• **Excerpted records**
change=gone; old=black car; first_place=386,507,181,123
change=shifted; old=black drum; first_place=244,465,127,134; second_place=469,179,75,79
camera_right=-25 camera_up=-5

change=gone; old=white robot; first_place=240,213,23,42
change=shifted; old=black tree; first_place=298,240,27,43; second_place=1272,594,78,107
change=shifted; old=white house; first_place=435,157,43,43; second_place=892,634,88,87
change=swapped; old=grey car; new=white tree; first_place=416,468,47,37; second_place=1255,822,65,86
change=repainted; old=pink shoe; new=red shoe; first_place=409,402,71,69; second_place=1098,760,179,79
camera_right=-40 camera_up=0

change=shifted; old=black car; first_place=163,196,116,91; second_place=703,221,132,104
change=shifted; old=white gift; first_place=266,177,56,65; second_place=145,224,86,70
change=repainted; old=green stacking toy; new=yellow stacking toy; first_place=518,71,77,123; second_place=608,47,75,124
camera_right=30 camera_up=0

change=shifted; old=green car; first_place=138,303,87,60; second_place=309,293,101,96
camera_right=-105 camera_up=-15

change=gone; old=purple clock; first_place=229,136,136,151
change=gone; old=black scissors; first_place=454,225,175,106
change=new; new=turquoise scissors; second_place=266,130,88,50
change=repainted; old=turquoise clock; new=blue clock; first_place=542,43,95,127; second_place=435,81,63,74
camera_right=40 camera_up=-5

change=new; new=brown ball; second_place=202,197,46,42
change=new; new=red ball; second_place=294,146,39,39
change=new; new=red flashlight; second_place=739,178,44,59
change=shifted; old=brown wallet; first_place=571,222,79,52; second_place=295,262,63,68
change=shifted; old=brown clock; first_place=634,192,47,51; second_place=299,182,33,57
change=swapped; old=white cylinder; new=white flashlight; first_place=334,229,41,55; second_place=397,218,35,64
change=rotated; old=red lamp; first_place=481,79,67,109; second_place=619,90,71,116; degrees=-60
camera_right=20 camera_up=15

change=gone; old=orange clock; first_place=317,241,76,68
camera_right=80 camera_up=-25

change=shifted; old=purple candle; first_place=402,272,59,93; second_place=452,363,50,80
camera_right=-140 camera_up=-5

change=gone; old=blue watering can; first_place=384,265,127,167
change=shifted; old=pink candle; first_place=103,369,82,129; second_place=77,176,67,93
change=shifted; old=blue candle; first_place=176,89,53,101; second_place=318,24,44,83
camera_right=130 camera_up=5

• **Aim of the exercise**
Nothing past the line containing "change=gone; old=blue watering" should be restated; transcribe the material exactly from its first line through that line.

• **Finished exercise**
change=gone; old=black car; first_place=386,507,181,123
change=shifted; old=black drum; first_place=244,465,127,134; second_place=469,179,75,79
camera_right=-25 camera_up=-5

change=gone; old=white robot; first_place=240,213,23,42
change=shifted; old=black tree; first_place=298,240,27,43; second_place=1272,594,78,107
change=shifted; old=white house; first_place=435,157,43,43; second_place=892,634,88,87
change=swapped; old=grey car; new=white tree; first_place=416,468,47,37; second_place=1255,822,65,86
change=repainted; old=pink shoe; new=red shoe; first_place=409,402,71,69; second_place=1098,760,179,79
camera_right=-40 camera_up=0

change=shifted; old=black car; first_place=163,196,116,91; second_place=703,221,132,104
change=shifted; old=white gift; first_place=266,177,56,65; second_place=145,224,86,70
change=repainted; old=green stacking toy; new=yellow stacking toy; first_place=518,71,77,123; second_place=608,47,75,124
camera_right=30 camera_up=0

change=shifted; old=green car; first_place=138,303,87,60; second_place=309,293,101,96
camera_right=-105 camera_up=-15

change=gone; old=purple clock; first_place=229,136,136,151
change=gone; old=black scissors; first_place=454,225,175,106
change=new; new=turquoise scissors; second_place=266,130,88,50
change=repainted; old=turquoise clock; new=blue clock; first_place=542,43,95,127; second_place=435,81,63,74
camera_right=40 camera_up=-5

change=new; new=brown ball; second_place=202,197,46,42
change=new; new=red ball; second_place=294,146,39,39
change=new; new=red flashlight; second_place=739,178,44,59
change=shifted; old=brown wallet; first_place=571,222,79,52; second_place=295,262,63,68
change=shifted; old=brown clock; first_place=634,192,47,51; second_place=299,182,33,57
change=swapped; old=white cylinder; new=white flashlight; first_place=334,229,41,55; second_place=397,218,35,64
change=rotated; old=red lamp; first_place=481,79,67,109; second_place=619,90,71,116; degrees=-60
camera_right=20 camera_up=15

change=gone; old=orange clock; first_place=317,241,76,68
camera_right=80 camera_up=-25

change=shifted; old=purple candle; first_place=402,272,59,93; second_place=452,363,50,80
camera_right=-140 camera_up=-5

change=gone; old=blue watering can; first_place=384,265,127,167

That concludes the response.